Exercise prompt | Copy all the lines of the data that include the word "diode".
--
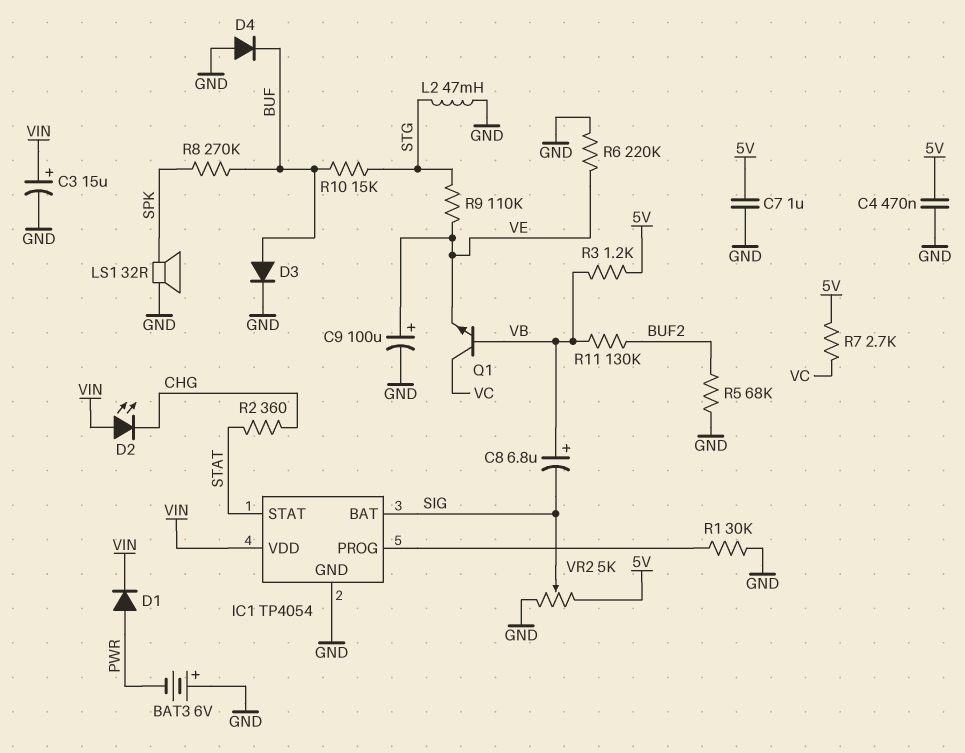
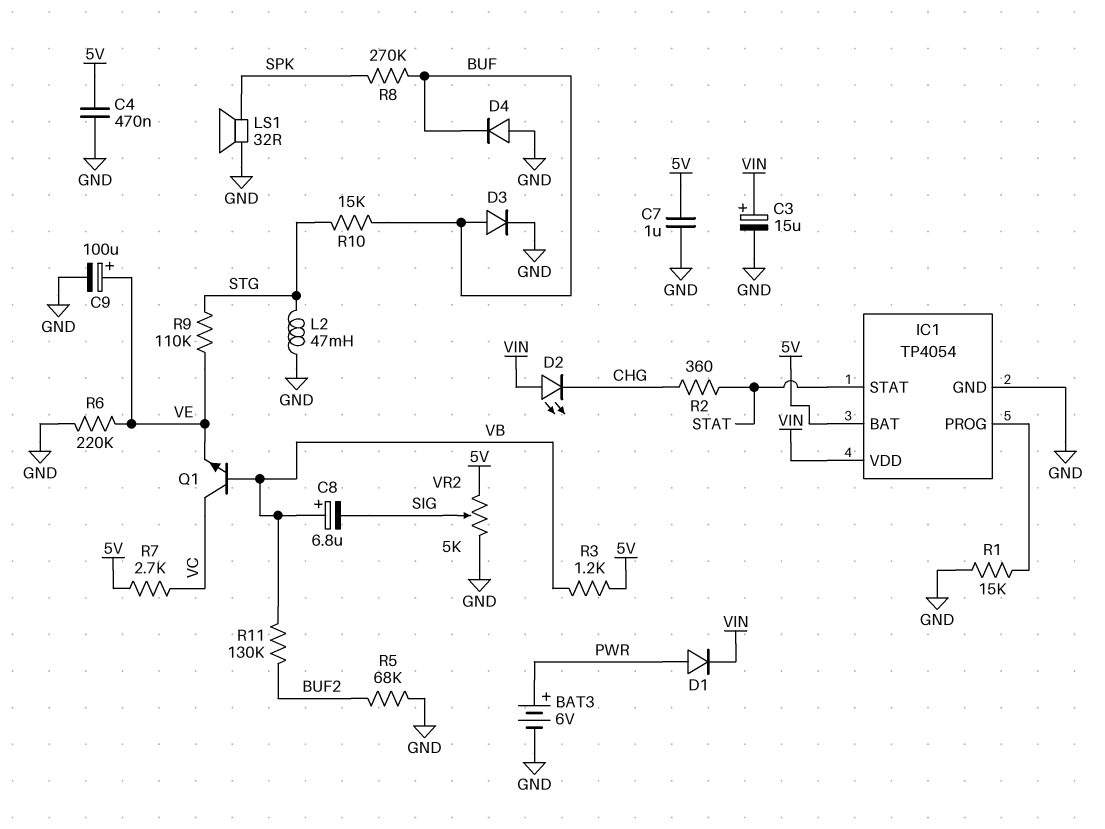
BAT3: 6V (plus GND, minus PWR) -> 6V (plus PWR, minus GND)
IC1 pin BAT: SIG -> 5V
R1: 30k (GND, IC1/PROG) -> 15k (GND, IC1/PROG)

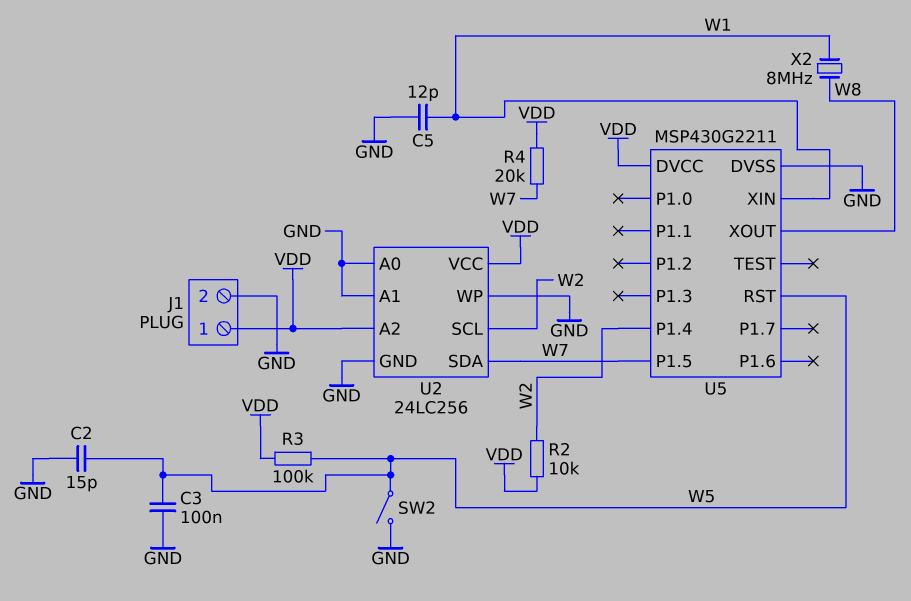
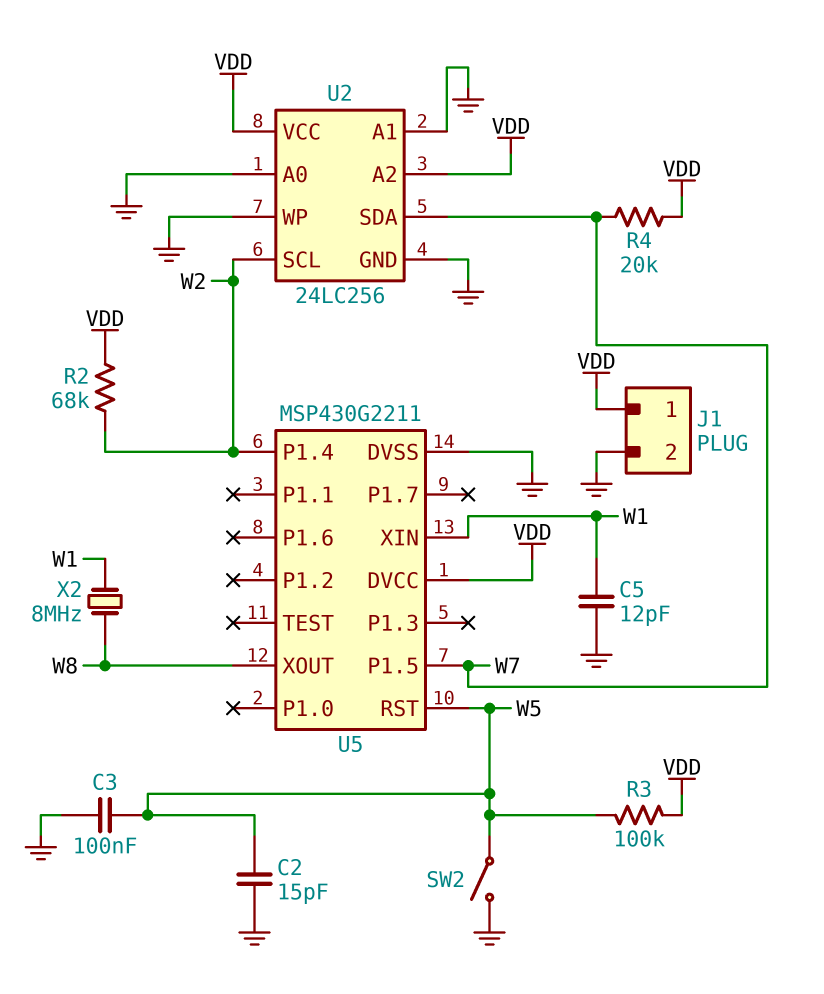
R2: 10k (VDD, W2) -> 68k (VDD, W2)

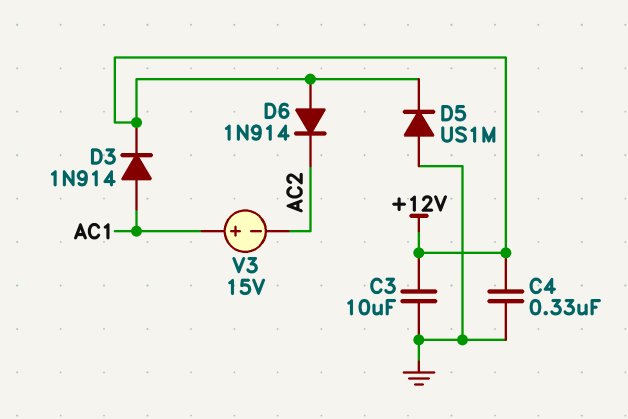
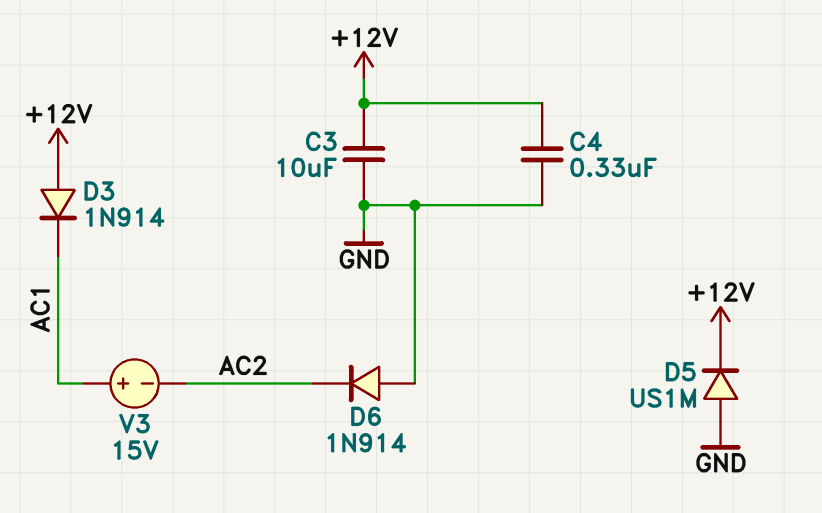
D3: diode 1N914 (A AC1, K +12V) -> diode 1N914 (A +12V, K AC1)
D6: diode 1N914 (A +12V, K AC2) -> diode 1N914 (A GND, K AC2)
--
Answer for the task |
D3: diode 1N914 (A AC1, K +12V) -> diode 1N914 (A +12V, K AC1)
D6: diode 1N914 (A +12V, K AC2) -> diode 1N914 (A GND, K AC2)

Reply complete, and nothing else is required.